## What is being asked
Every record below should be copied exactly, with the pictures left out.

## Records shown
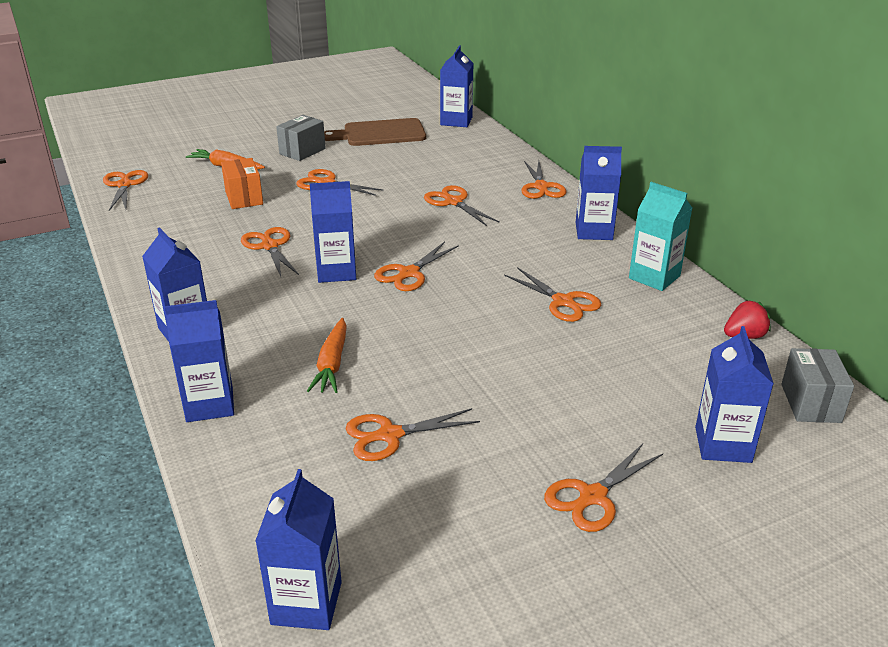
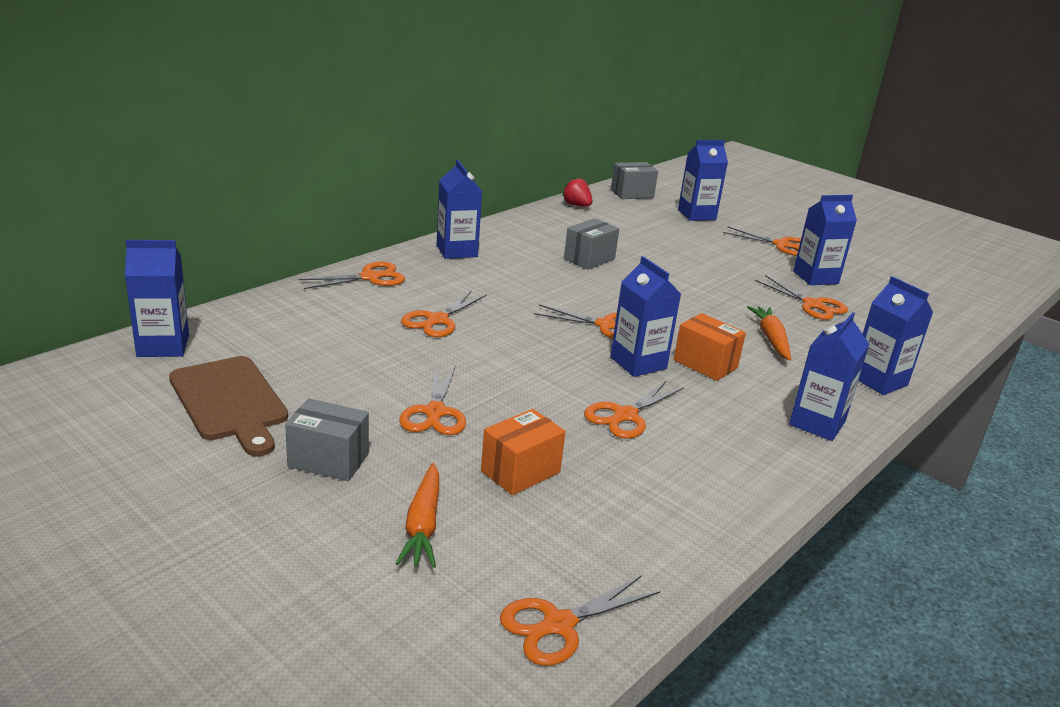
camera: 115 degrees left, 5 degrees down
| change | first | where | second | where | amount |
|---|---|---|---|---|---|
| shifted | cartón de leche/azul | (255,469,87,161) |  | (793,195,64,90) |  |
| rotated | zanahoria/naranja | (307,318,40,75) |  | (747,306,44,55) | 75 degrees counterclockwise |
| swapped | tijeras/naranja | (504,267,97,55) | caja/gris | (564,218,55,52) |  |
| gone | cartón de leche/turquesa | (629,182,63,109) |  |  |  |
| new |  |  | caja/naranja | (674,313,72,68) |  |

## Exercise result
camera: 115 degrees left, 5 degrees down
| change | first | where | second | where | amount |
|---|---|---|---|---|---|
| shifted | cartón de leche/azul | (255,469,87,161) |  | (793,195,64,90) |  |
| rotated | zanahoria/naranja | (307,318,40,75) |  | (747,306,44,55) | 75 degrees counterclockwise |
| swapped | tijeras/naranja | (504,267,97,55) | caja/gris | (564,218,55,52) |  |
| gone | cartón de leche/turquesa | (629,182,63,109) |  |  |  |
| new |  |  | caja/naranja | (674,313,72,68) |  |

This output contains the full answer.